* _Problem details_:
Rewrite the records below, replacing "absolute pixels" with "pixel units" and leaving everything else unchanged. Omit the pictures from your output.

========================

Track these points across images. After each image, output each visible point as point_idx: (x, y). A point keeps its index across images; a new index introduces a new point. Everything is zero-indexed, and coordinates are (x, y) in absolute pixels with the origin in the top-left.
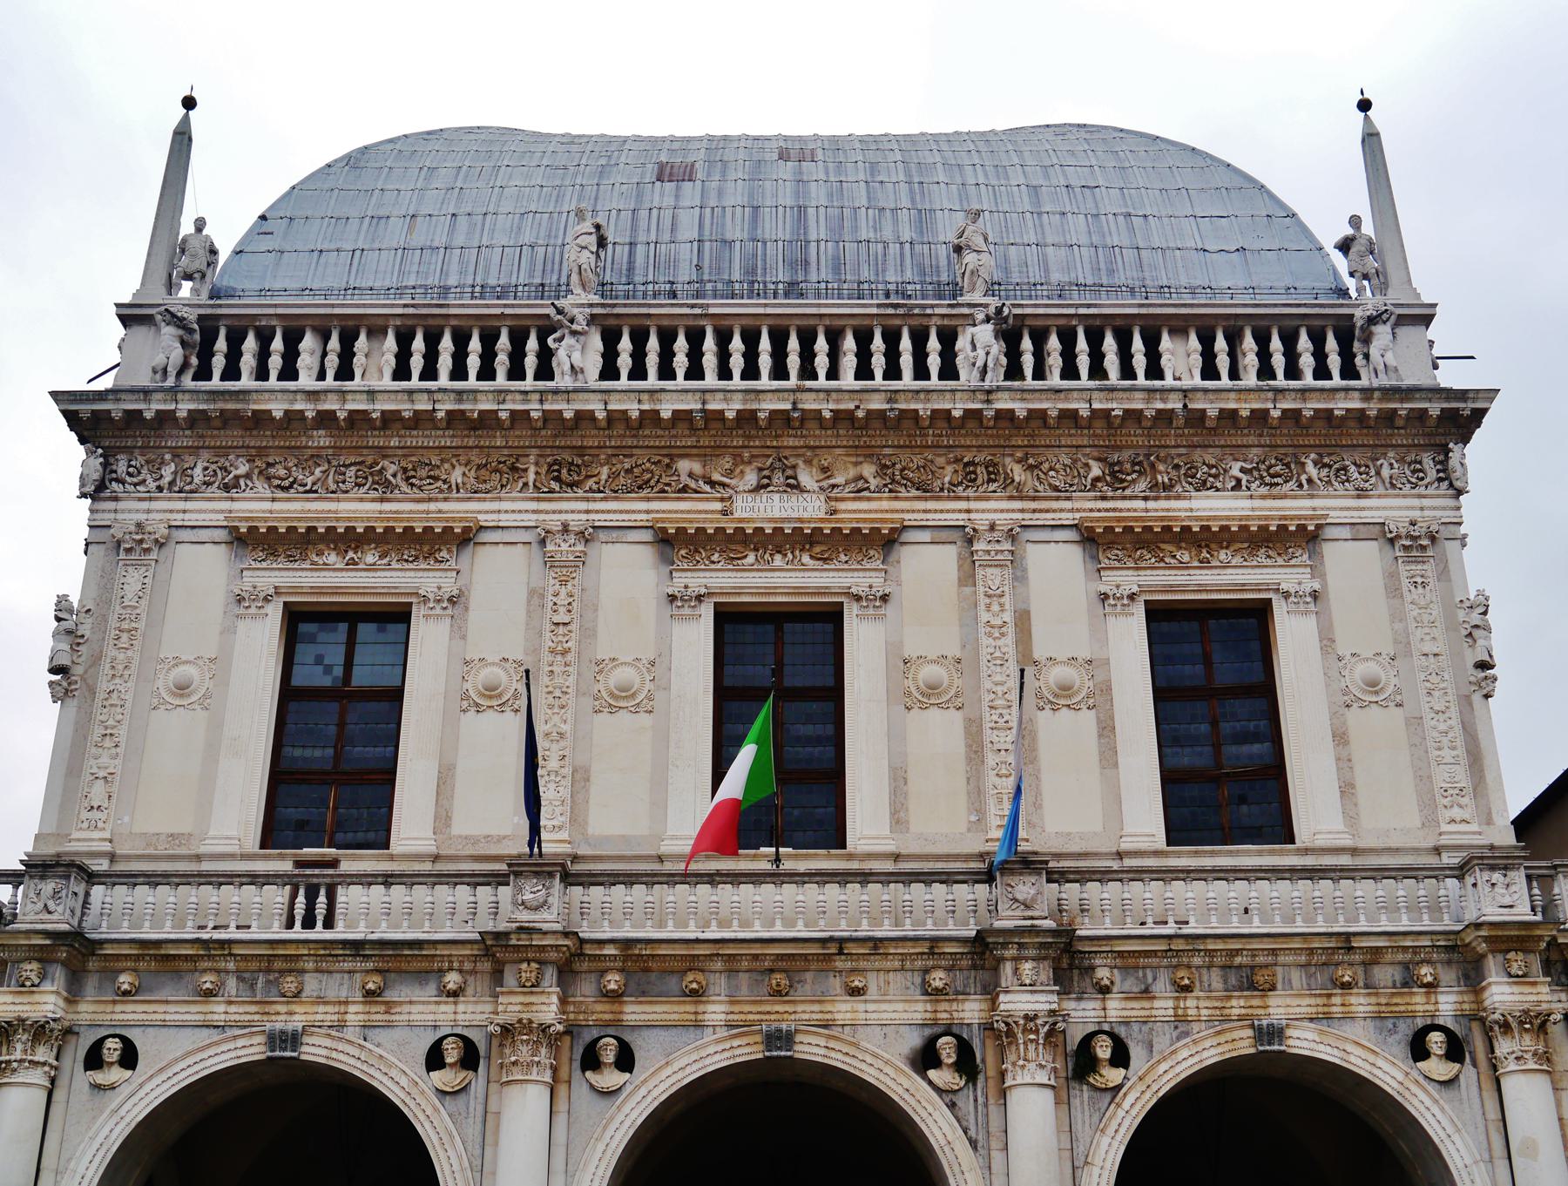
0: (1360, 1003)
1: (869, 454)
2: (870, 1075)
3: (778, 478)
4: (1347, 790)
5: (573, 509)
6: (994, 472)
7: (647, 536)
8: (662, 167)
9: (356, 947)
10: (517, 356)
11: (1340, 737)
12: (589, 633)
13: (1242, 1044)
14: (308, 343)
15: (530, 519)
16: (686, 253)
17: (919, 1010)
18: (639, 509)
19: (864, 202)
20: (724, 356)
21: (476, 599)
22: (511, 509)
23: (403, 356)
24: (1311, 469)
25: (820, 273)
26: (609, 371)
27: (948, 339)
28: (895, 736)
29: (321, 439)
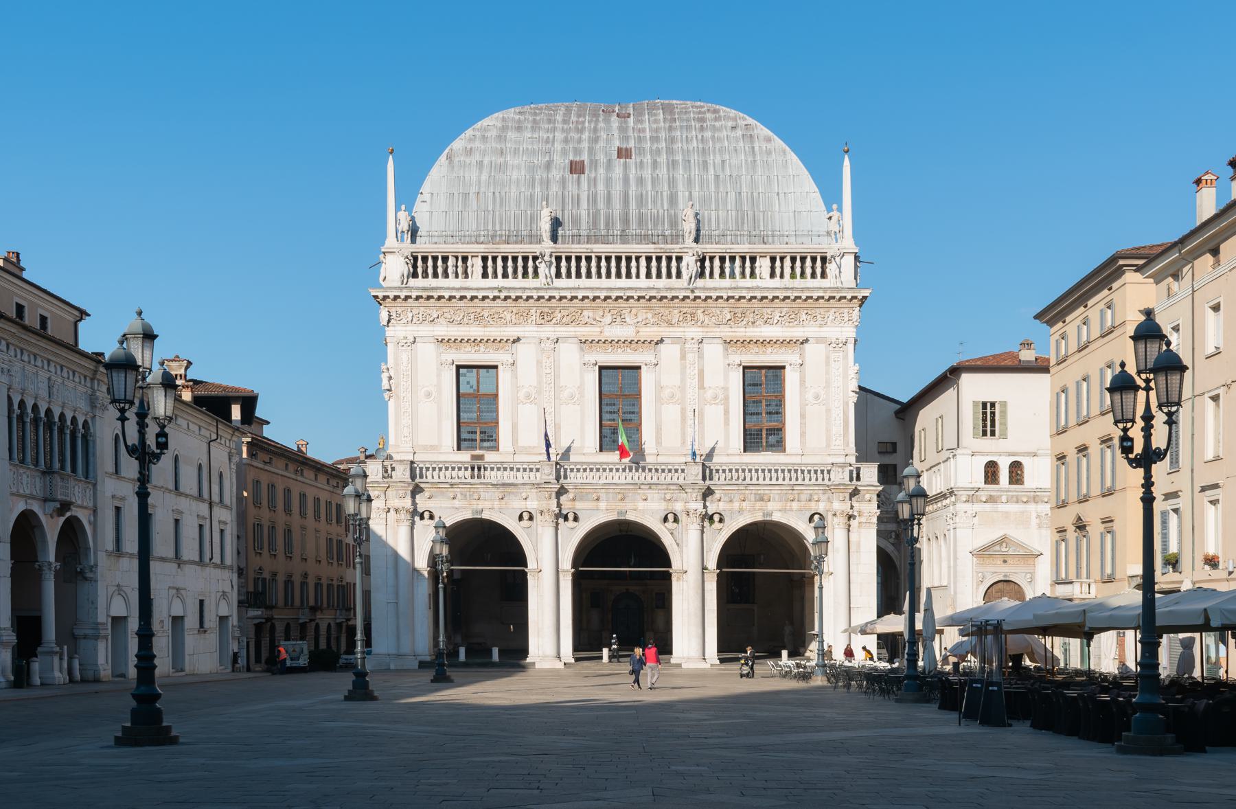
0: (795, 505)
1: (650, 308)
2: (648, 525)
3: (618, 319)
4: (803, 434)
5: (549, 331)
6: (693, 315)
7: (576, 340)
8: (571, 162)
9: (494, 485)
10: (525, 268)
11: (803, 416)
12: (557, 377)
13: (758, 517)
14: (451, 262)
15: (535, 334)
16: (584, 214)
17: (663, 505)
18: (571, 330)
19: (649, 188)
20: (599, 267)
21: (518, 363)
22: (527, 330)
23: (485, 267)
24: (804, 317)
25: (634, 229)
26: (558, 275)
27: (679, 259)
28: (658, 413)
29: (462, 304)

========================

* _Task solution_:
Track these points across images. After each image, output each visible point as point_idx: (x, y). A point keeps its index across images; a new index introduces a new point. Everything is zero-indexed, and coordinates are (x, y) in pixel units with the origin in the top-left.
0: (1360, 1003)
1: (869, 454)
2: (870, 1075)
3: (778, 478)
4: (1347, 790)
5: (573, 509)
6: (994, 472)
7: (647, 536)
8: (662, 167)
9: (356, 947)
10: (517, 356)
11: (1340, 737)
12: (589, 633)
13: (1242, 1044)
14: (308, 343)
15: (530, 519)
16: (686, 253)
17: (919, 1010)
18: (639, 509)
19: (864, 202)
20: (724, 356)
21: (476, 599)
22: (511, 509)
23: (403, 356)
24: (1311, 469)
25: (820, 273)
26: (609, 371)
27: (948, 339)
28: (895, 736)
29: (321, 439)
0: (795, 505)
1: (650, 308)
2: (648, 525)
3: (618, 319)
4: (803, 434)
5: (549, 331)
6: (693, 315)
7: (576, 340)
8: (571, 162)
9: (494, 485)
10: (525, 268)
11: (803, 416)
12: (557, 377)
13: (758, 517)
14: (451, 262)
15: (535, 334)
16: (584, 214)
17: (663, 505)
18: (571, 330)
19: (649, 188)
20: (599, 267)
21: (518, 363)
22: (527, 330)
23: (485, 267)
24: (804, 317)
25: (634, 229)
26: (558, 275)
27: (679, 259)
28: (658, 413)
29: (462, 304)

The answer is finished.